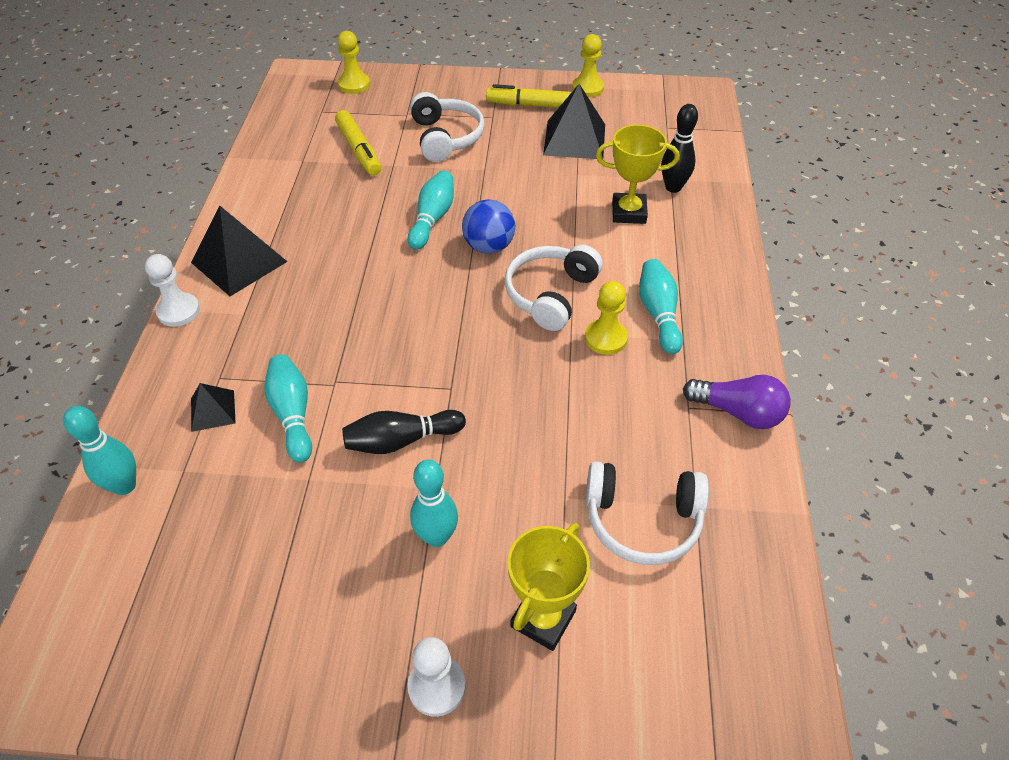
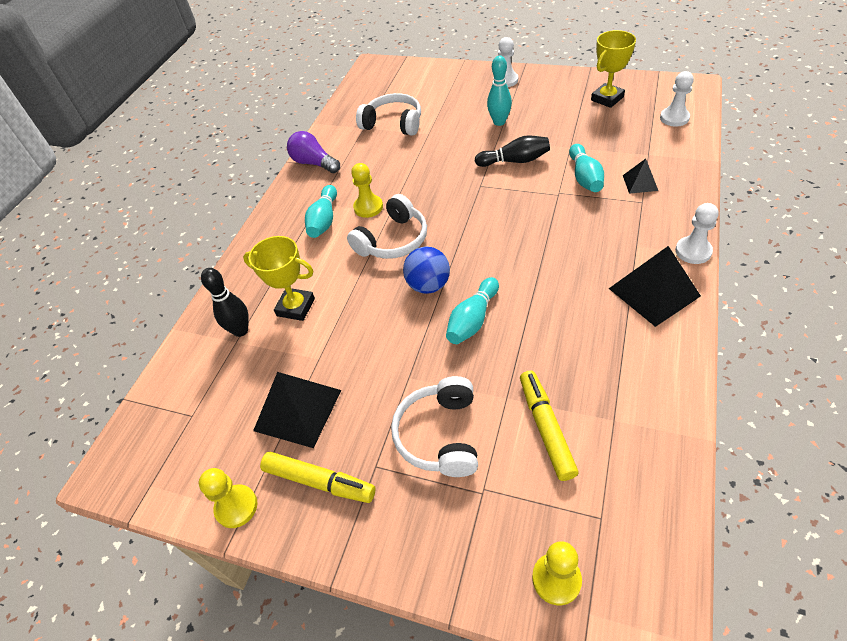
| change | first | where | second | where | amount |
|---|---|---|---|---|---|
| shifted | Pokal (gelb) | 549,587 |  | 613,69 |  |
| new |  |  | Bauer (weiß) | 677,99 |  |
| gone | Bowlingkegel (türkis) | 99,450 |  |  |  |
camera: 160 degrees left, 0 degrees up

************

● Work to be completed
Your output should be the full set of entries above, restated word for word and free of pictures.

● Exercise answer
| change | first | where | second | where | amount |
|---|---|---|---|---|---|
| shifted | Pokal (gelb) | 549,587 |  | 613,69 |  |
| new |  |  | Bauer (weiß) | 677,99 |  |
| gone | Bowlingkegel (türkis) | 99,450 |  |  |  |
camera: 160 degrees left, 0 degrees up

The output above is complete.